"""
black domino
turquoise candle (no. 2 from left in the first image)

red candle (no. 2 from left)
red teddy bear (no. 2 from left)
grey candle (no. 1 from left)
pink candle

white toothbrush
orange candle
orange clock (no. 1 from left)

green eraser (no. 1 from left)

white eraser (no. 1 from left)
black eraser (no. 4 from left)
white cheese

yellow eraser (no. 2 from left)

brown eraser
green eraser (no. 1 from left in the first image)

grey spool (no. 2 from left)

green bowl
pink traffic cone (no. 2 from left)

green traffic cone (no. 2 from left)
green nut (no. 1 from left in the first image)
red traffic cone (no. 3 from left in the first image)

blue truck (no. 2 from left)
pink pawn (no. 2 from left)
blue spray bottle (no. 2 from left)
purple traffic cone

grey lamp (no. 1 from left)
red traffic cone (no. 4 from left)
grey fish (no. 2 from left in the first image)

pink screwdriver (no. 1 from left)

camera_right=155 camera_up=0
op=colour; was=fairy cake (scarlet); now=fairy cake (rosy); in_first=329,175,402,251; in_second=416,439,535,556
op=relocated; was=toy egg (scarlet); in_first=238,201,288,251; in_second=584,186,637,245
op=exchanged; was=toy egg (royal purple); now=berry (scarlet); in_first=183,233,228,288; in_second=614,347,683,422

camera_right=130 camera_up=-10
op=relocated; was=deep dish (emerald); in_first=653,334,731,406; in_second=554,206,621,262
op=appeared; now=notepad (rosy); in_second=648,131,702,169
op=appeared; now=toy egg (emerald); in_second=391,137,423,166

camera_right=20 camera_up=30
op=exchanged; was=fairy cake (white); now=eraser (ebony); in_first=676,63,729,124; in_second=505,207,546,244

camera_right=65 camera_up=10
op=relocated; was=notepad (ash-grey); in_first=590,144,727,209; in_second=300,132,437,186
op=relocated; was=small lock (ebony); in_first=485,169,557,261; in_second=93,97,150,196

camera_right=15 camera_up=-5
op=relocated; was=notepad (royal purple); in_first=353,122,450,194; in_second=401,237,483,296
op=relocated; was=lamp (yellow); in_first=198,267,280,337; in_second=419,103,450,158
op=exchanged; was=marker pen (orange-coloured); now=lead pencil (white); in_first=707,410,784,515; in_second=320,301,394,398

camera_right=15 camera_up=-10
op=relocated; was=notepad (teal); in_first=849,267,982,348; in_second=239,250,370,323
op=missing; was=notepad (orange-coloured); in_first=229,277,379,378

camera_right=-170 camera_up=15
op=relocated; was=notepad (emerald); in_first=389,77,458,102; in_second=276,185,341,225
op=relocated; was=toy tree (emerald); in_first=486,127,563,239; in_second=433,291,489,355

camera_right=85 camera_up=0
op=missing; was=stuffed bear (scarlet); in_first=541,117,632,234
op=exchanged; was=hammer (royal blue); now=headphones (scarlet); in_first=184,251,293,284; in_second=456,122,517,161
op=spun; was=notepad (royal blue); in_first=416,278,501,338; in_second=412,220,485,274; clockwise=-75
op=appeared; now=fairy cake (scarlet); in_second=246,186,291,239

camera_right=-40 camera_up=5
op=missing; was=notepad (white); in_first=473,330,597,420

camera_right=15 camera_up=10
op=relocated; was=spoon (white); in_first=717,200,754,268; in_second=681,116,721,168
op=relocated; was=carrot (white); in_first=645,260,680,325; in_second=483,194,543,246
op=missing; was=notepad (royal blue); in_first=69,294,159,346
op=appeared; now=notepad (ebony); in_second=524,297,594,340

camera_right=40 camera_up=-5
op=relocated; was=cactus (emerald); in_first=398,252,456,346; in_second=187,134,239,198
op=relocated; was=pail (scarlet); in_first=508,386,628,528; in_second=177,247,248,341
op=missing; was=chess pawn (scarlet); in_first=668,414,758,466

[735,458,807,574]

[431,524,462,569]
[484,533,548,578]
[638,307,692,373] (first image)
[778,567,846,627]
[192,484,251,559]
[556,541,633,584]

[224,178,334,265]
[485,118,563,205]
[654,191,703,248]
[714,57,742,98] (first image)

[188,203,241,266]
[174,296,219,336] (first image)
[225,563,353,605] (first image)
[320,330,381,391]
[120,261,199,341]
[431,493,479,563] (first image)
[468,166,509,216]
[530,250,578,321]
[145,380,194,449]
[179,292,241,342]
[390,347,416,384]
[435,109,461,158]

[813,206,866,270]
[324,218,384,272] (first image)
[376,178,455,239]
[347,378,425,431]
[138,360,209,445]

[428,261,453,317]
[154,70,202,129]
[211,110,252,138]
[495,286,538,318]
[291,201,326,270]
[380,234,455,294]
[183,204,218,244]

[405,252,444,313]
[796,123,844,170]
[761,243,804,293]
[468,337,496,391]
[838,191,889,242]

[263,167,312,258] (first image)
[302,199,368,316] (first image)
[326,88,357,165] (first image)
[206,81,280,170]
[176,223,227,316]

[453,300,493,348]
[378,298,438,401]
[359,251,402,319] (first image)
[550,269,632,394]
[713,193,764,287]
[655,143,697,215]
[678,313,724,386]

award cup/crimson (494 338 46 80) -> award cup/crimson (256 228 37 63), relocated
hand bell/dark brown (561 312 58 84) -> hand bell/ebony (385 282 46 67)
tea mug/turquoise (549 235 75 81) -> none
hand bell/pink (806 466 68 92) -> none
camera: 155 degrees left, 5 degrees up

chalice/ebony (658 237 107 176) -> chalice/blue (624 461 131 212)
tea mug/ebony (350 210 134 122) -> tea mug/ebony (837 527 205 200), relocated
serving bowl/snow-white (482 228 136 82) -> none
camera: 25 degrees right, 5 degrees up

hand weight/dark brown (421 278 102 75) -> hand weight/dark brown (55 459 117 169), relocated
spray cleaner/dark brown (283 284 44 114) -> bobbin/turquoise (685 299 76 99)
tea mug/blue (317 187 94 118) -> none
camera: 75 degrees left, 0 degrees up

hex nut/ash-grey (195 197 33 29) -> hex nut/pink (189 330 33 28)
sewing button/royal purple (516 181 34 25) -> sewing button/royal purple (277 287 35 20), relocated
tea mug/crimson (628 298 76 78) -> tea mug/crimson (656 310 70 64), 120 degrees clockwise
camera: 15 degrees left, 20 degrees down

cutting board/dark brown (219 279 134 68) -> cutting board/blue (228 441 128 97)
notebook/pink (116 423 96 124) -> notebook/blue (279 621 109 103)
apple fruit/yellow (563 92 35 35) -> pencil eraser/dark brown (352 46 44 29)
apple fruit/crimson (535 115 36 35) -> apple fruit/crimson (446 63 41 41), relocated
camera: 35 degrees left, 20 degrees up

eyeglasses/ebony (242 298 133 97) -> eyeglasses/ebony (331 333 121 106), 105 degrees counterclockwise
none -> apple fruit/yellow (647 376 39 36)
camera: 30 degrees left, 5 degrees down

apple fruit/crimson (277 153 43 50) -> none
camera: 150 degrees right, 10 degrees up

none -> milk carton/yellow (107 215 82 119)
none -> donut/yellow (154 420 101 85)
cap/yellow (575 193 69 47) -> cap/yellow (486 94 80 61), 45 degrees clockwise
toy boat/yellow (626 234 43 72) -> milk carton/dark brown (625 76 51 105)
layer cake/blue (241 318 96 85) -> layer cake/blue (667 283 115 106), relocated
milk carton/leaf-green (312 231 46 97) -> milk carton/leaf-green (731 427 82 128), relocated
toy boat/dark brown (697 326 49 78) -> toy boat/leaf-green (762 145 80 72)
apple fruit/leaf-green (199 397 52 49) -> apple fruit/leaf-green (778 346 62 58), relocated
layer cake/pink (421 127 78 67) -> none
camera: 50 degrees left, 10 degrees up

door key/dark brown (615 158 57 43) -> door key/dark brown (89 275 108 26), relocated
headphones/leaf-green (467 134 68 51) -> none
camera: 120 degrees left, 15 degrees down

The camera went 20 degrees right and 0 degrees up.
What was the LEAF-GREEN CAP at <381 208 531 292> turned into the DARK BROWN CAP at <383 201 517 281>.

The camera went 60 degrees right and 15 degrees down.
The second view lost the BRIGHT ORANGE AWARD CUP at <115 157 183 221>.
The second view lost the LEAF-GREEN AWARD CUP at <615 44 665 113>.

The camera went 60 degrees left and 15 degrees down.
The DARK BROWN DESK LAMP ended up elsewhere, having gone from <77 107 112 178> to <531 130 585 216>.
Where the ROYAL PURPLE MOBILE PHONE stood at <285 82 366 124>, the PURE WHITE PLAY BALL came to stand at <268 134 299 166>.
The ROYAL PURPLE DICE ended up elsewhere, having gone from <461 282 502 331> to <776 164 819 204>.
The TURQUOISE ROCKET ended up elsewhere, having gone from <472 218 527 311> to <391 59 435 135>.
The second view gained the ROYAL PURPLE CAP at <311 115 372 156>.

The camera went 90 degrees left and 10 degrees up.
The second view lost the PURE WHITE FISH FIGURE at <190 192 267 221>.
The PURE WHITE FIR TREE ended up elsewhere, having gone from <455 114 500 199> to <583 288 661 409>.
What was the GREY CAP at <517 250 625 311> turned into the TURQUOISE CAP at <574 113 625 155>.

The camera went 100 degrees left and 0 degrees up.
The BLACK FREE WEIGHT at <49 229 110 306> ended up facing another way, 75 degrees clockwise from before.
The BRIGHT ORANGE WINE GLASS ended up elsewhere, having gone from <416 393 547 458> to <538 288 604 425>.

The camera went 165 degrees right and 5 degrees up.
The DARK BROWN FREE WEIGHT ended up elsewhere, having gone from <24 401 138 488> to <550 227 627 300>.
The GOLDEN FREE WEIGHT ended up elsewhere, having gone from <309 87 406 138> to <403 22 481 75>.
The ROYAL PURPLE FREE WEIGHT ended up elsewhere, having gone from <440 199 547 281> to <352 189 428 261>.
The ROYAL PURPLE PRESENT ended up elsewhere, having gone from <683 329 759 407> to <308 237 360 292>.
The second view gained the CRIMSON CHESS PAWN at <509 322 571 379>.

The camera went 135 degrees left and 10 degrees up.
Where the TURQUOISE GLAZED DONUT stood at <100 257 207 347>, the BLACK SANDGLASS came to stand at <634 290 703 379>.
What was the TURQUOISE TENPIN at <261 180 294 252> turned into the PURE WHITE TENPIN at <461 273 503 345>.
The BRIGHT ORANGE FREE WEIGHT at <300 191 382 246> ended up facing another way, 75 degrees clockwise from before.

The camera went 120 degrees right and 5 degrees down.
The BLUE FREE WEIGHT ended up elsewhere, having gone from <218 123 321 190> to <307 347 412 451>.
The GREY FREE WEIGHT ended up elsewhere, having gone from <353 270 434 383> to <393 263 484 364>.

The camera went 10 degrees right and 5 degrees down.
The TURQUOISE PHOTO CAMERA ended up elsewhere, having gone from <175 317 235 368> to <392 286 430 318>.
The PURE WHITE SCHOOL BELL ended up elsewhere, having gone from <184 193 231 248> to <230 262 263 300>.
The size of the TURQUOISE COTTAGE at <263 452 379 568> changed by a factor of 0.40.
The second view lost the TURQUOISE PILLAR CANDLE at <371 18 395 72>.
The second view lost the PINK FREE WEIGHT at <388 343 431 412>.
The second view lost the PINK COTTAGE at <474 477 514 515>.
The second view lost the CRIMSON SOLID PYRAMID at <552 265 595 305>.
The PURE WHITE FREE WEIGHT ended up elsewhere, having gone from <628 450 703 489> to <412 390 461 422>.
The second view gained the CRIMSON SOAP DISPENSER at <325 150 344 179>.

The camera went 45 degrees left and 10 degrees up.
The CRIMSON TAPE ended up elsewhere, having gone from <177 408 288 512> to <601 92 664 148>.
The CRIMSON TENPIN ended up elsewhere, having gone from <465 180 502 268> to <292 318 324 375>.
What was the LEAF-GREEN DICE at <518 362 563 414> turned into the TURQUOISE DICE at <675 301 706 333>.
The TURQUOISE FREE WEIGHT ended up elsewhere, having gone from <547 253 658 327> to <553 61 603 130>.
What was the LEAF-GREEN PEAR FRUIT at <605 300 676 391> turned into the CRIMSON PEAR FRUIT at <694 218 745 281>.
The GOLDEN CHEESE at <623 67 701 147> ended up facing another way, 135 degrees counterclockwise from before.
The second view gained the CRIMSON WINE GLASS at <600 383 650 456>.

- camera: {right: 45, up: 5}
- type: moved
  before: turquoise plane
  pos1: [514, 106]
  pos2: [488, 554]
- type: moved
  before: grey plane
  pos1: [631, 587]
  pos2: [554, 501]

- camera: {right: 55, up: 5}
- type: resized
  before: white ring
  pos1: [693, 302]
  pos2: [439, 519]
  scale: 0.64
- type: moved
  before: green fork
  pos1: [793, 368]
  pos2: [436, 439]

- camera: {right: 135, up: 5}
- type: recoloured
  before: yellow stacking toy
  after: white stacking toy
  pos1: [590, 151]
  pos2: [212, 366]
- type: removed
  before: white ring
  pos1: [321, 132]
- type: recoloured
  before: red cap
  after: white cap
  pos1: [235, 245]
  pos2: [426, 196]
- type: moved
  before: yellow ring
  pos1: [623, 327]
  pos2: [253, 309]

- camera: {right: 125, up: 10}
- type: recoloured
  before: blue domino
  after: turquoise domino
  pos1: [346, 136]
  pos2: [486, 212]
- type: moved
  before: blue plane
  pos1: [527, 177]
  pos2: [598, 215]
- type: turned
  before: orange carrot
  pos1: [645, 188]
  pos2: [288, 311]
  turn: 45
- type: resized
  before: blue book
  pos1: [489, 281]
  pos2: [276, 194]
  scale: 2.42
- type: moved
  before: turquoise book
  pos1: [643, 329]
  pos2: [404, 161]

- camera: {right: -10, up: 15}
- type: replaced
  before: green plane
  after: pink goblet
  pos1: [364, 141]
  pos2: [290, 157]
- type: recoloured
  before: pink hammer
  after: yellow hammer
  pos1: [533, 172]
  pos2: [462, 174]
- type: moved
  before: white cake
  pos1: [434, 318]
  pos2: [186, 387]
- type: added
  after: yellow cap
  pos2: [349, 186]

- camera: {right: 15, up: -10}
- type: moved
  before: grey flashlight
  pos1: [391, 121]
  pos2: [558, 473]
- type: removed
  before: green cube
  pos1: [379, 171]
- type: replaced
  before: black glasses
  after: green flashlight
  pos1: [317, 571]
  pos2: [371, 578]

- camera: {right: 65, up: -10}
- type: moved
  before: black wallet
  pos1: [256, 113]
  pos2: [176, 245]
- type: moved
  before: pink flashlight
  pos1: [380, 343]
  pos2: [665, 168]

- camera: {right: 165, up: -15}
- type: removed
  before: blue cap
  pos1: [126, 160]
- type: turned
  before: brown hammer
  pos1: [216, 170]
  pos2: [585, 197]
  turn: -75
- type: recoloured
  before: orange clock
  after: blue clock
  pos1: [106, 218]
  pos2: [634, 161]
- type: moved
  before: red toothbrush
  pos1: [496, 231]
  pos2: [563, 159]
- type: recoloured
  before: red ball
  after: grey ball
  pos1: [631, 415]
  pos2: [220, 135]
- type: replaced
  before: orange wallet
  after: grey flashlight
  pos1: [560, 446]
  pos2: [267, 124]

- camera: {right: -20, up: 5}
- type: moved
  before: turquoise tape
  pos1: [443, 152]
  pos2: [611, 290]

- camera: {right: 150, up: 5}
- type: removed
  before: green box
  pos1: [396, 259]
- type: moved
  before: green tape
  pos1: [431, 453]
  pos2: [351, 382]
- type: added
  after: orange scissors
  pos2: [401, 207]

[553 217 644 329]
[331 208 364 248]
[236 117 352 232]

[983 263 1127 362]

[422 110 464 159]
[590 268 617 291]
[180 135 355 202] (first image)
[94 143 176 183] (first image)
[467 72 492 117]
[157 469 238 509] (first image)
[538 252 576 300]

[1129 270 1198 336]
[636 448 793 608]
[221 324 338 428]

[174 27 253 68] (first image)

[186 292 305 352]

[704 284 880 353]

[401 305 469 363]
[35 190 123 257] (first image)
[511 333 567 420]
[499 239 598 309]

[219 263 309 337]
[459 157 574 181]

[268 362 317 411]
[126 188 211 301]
"""
TASK TO CARRY OUT: Lines in the data that hold "apple" are to be counted, and the number alone reported.

SOLUTION FOR THIS PROBLEM: 5